▶ [GIVEN RECORDS]:
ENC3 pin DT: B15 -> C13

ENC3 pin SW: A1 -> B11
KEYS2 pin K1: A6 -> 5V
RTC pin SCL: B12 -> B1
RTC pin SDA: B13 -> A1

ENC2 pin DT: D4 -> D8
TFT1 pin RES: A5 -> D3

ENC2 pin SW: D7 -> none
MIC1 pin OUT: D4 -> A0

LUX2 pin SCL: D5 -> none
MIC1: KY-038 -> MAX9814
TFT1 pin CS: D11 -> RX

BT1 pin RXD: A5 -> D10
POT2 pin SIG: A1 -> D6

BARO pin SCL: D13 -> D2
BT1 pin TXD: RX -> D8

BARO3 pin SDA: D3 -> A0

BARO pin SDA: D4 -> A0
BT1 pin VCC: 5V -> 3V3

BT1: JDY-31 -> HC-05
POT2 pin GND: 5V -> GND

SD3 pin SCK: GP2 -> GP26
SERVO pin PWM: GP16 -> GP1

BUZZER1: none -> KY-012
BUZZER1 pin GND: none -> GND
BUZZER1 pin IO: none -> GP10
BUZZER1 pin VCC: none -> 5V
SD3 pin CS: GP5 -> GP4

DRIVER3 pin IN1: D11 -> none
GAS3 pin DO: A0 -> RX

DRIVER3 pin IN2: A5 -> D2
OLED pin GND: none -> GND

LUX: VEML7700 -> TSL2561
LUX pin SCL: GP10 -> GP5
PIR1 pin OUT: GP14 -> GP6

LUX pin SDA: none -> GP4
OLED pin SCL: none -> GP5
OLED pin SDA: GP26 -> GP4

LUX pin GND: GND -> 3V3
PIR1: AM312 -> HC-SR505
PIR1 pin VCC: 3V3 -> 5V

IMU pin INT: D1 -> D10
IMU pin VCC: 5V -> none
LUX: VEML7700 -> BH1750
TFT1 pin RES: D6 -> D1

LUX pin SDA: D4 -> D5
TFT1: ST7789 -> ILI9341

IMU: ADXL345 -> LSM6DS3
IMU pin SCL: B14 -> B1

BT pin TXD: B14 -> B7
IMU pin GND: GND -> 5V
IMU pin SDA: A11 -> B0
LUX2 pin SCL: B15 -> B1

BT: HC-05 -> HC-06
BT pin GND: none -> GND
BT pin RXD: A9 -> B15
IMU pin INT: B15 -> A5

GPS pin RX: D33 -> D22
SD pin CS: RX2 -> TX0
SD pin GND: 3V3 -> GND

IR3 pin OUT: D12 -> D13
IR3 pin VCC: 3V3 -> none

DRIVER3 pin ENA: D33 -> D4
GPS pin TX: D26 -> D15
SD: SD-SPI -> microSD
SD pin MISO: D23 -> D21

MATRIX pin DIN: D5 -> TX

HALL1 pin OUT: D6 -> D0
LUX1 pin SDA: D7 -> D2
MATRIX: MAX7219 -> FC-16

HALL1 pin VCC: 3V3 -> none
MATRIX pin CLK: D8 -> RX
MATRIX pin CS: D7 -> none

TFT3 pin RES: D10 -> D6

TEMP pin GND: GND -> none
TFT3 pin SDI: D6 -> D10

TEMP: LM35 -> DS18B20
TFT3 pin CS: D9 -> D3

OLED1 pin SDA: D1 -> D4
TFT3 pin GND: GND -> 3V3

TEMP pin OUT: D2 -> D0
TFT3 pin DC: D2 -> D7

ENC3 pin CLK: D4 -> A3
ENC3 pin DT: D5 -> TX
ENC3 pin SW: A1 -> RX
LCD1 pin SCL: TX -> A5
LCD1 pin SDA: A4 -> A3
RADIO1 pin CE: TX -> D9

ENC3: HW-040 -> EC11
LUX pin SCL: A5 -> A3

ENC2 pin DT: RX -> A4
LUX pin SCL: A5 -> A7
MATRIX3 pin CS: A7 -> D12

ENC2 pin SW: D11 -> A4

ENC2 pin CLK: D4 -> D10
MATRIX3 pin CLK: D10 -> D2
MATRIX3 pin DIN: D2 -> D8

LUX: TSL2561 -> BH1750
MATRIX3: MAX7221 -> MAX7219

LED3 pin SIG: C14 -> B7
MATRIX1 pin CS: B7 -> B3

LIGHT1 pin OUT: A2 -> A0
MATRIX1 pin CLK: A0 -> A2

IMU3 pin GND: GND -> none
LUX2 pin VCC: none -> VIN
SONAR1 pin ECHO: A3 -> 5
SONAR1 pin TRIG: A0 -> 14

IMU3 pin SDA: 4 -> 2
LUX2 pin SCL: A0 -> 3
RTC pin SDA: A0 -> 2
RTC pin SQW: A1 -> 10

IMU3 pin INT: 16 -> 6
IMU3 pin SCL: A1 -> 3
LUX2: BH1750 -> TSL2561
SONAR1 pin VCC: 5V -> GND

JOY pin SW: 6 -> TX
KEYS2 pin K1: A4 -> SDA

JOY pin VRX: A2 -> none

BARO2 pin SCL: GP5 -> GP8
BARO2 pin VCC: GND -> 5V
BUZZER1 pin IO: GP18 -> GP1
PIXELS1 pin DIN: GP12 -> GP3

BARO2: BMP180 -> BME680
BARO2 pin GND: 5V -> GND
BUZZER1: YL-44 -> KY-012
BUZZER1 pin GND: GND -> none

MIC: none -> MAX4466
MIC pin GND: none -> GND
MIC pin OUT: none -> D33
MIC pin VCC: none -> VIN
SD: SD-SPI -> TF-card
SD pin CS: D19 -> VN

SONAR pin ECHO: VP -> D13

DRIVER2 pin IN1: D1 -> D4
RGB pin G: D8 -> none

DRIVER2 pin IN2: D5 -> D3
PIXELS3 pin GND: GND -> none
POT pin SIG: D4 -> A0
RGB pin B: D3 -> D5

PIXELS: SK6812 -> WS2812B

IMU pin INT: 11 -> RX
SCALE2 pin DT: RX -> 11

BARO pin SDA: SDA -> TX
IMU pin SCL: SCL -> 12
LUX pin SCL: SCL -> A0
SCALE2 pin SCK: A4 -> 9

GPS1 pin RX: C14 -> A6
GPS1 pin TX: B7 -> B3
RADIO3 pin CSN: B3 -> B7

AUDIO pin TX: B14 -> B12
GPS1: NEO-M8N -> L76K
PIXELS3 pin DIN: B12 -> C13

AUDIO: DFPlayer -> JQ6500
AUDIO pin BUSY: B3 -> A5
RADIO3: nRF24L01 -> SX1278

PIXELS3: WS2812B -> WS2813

▶ [TO DO]:
Copy the data word for word.

▶ [RESULT BELOW]:
ENC3 pin DT: B15 -> C13

ENC3 pin SW: A1 -> B11
KEYS2 pin K1: A6 -> 5V
RTC pin SCL: B12 -> B1
RTC pin SDA: B13 -> A1

ENC2 pin DT: D4 -> D8
TFT1 pin RES: A5 -> D3

ENC2 pin SW: D7 -> none
MIC1 pin OUT: D4 -> A0

LUX2 pin SCL: D5 -> none
MIC1: KY-038 -> MAX9814
TFT1 pin CS: D11 -> RX

BT1 pin RXD: A5 -> D10
POT2 pin SIG: A1 -> D6

BARO pin SCL: D13 -> D2
BT1 pin TXD: RX -> D8

BARO3 pin SDA: D3 -> A0

BARO pin SDA: D4 -> A0
BT1 pin VCC: 5V -> 3V3

BT1: JDY-31 -> HC-05
POT2 pin GND: 5V -> GND

SD3 pin SCK: GP2 -> GP26
SERVO pin PWM: GP16 -> GP1

BUZZER1: none -> KY-012
BUZZER1 pin GND: none -> GND
BUZZER1 pin IO: none -> GP10
BUZZER1 pin VCC: none -> 5V
SD3 pin CS: GP5 -> GP4

DRIVER3 pin IN1: D11 -> none
GAS3 pin DO: A0 -> RX

DRIVER3 pin IN2: A5 -> D2
OLED pin GND: none -> GND

LUX: VEML7700 -> TSL2561
LUX pin SCL: GP10 -> GP5
PIR1 pin OUT: GP14 -> GP6

LUX pin SDA: none -> GP4
OLED pin SCL: none -> GP5
OLED pin SDA: GP26 -> GP4

LUX pin GND: GND -> 3V3
PIR1: AM312 -> HC-SR505
PIR1 pin VCC: 3V3 -> 5V

IMU pin INT: D1 -> D10
IMU pin VCC: 5V -> none
LUX: VEML7700 -> BH1750
TFT1 pin RES: D6 -> D1

LUX pin SDA: D4 -> D5
TFT1: ST7789 -> ILI9341

IMU: ADXL345 -> LSM6DS3
IMU pin SCL: B14 -> B1

BT pin TXD: B14 -> B7
IMU pin GND: GND -> 5V
IMU pin SDA: A11 -> B0
LUX2 pin SCL: B15 -> B1

BT: HC-05 -> HC-06
BT pin GND: none -> GND
BT pin RXD: A9 -> B15
IMU pin INT: B15 -> A5

GPS pin RX: D33 -> D22
SD pin CS: RX2 -> TX0
SD pin GND: 3V3 -> GND

IR3 pin OUT: D12 -> D13
IR3 pin VCC: 3V3 -> none

DRIVER3 pin ENA: D33 -> D4
GPS pin TX: D26 -> D15
SD: SD-SPI -> microSD
SD pin MISO: D23 -> D21

MATRIX pin DIN: D5 -> TX

HALL1 pin OUT: D6 -> D0
LUX1 pin SDA: D7 -> D2
MATRIX: MAX7219 -> FC-16

HALL1 pin VCC: 3V3 -> none
MATRIX pin CLK: D8 -> RX
MATRIX pin CS: D7 -> none

TFT3 pin RES: D10 -> D6

TEMP pin GND: GND -> none
TFT3 pin SDI: D6 -> D10

TEMP: LM35 -> DS18B20
TFT3 pin CS: D9 -> D3

OLED1 pin SDA: D1 -> D4
TFT3 pin GND: GND -> 3V3

TEMP pin OUT: D2 -> D0
TFT3 pin DC: D2 -> D7

ENC3 pin CLK: D4 -> A3
ENC3 pin DT: D5 -> TX
ENC3 pin SW: A1 -> RX
LCD1 pin SCL: TX -> A5
LCD1 pin SDA: A4 -> A3
RADIO1 pin CE: TX -> D9

ENC3: HW-040 -> EC11
LUX pin SCL: A5 -> A3

ENC2 pin DT: RX -> A4
LUX pin SCL: A5 -> A7
MATRIX3 pin CS: A7 -> D12

ENC2 pin SW: D11 -> A4

ENC2 pin CLK: D4 -> D10
MATRIX3 pin CLK: D10 -> D2
MATRIX3 pin DIN: D2 -> D8

LUX: TSL2561 -> BH1750
MATRIX3: MAX7221 -> MAX7219

LED3 pin SIG: C14 -> B7
MATRIX1 pin CS: B7 -> B3

LIGHT1 pin OUT: A2 -> A0
MATRIX1 pin CLK: A0 -> A2

IMU3 pin GND: GND -> none
LUX2 pin VCC: none -> VIN
SONAR1 pin ECHO: A3 -> 5
SONAR1 pin TRIG: A0 -> 14

IMU3 pin SDA: 4 -> 2
LUX2 pin SCL: A0 -> 3
RTC pin SDA: A0 -> 2
RTC pin SQW: A1 -> 10

IMU3 pin INT: 16 -> 6
IMU3 pin SCL: A1 -> 3
LUX2: BH1750 -> TSL2561
SONAR1 pin VCC: 5V -> GND

JOY pin SW: 6 -> TX
KEYS2 pin K1: A4 -> SDA

JOY pin VRX: A2 -> none

BARO2 pin SCL: GP5 -> GP8
BARO2 pin VCC: GND -> 5V
BUZZER1 pin IO: GP18 -> GP1
PIXELS1 pin DIN: GP12 -> GP3

BARO2: BMP180 -> BME680
BARO2 pin GND: 5V -> GND
BUZZER1: YL-44 -> KY-012
BUZZER1 pin GND: GND -> none

MIC: none -> MAX4466
MIC pin GND: none -> GND
MIC pin OUT: none -> D33
MIC pin VCC: none -> VIN
SD: SD-SPI -> TF-card
SD pin CS: D19 -> VN

SONAR pin ECHO: VP -> D13

DRIVER2 pin IN1: D1 -> D4
RGB pin G: D8 -> none

DRIVER2 pin IN2: D5 -> D3
PIXELS3 pin GND: GND -> none
POT pin SIG: D4 -> A0
RGB pin B: D3 -> D5

PIXELS: SK6812 -> WS2812B

IMU pin INT: 11 -> RX
SCALE2 pin DT: RX -> 11

BARO pin SDA: SDA -> TX
IMU pin SCL: SCL -> 12
LUX pin SCL: SCL -> A0
SCALE2 pin SCK: A4 -> 9

GPS1 pin RX: C14 -> A6
GPS1 pin TX: B7 -> B3
RADIO3 pin CSN: B3 -> B7

AUDIO pin TX: B14 -> B12
GPS1: NEO-M8N -> L76K
PIXELS3 pin DIN: B12 -> C13

AUDIO: DFPlayer -> JQ6500
AUDIO pin BUSY: B3 -> A5
RADIO3: nRF24L01 -> SX1278

PIXELS3: WS2812B -> WS2813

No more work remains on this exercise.